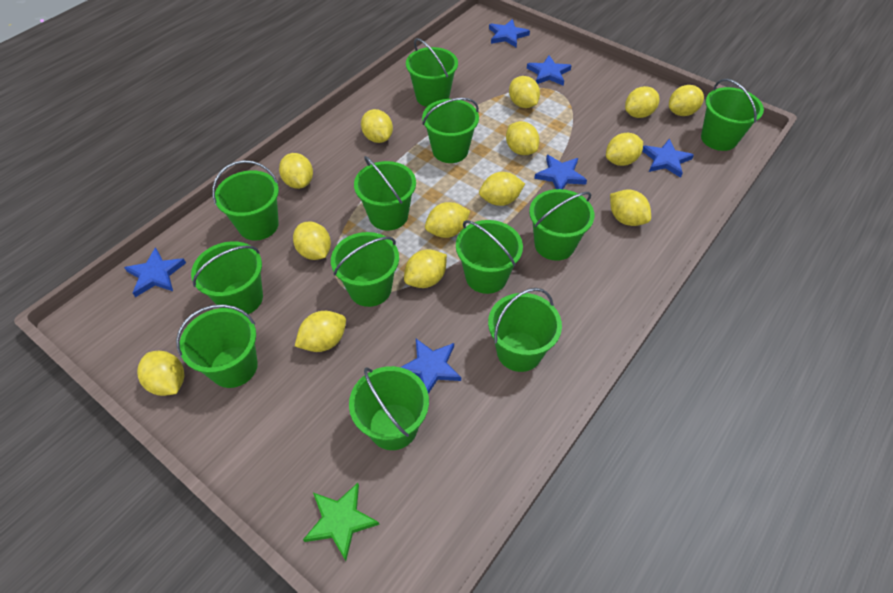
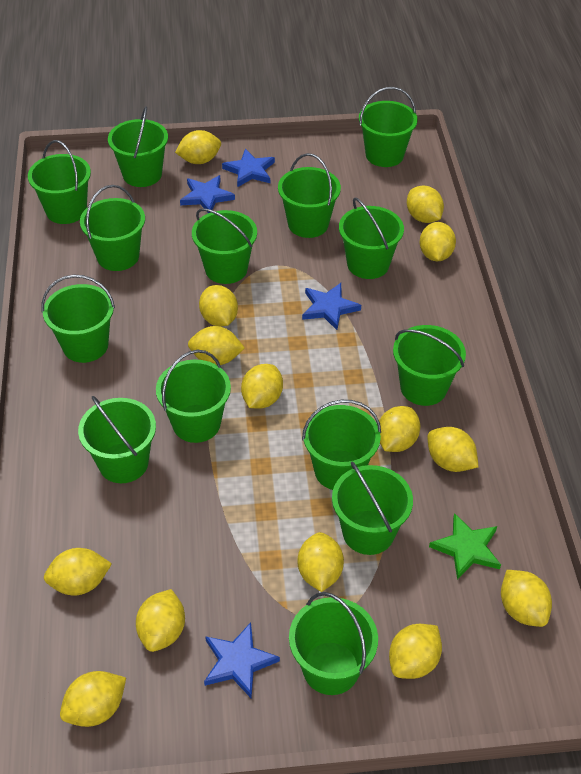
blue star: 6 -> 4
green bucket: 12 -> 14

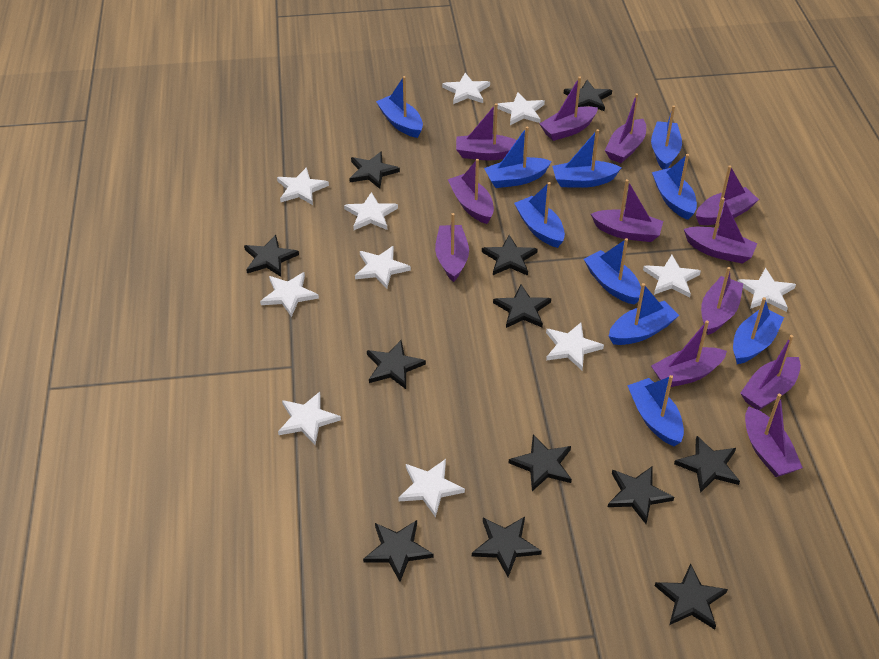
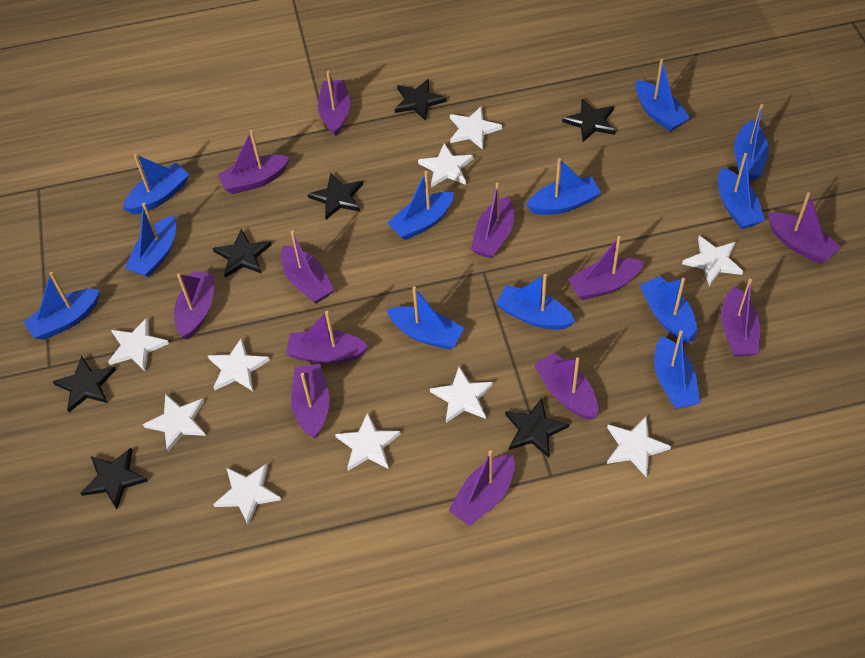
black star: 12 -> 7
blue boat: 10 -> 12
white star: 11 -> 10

__________

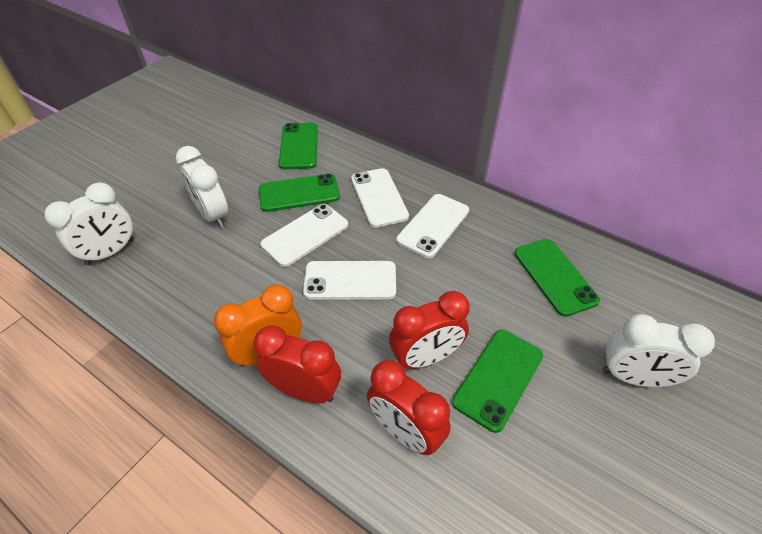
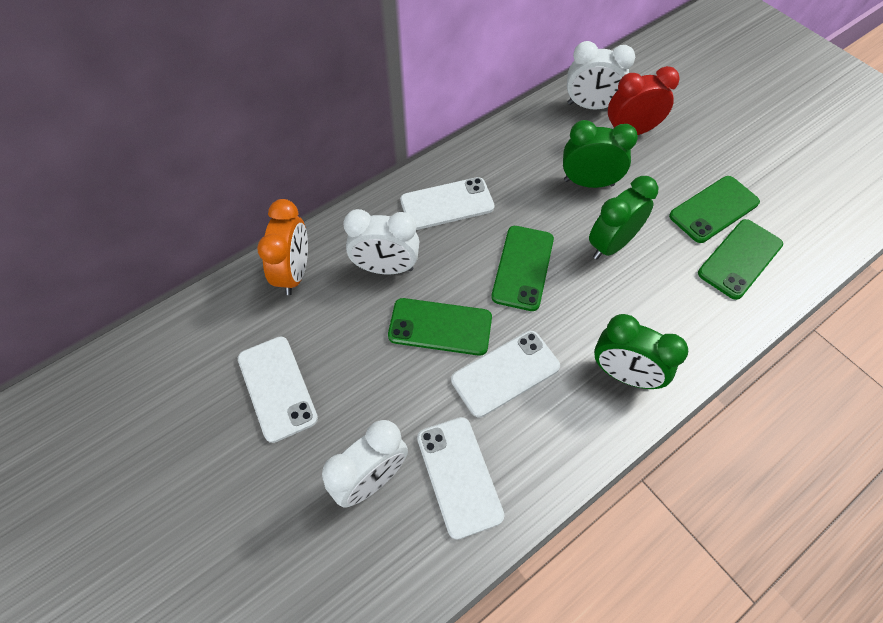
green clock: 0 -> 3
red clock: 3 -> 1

__________

*The problem*
Search the records for the string "star", and copy every line that holds it.

*Output of the task*
blue star: 6 -> 4
black star: 12 -> 7
white star: 11 -> 10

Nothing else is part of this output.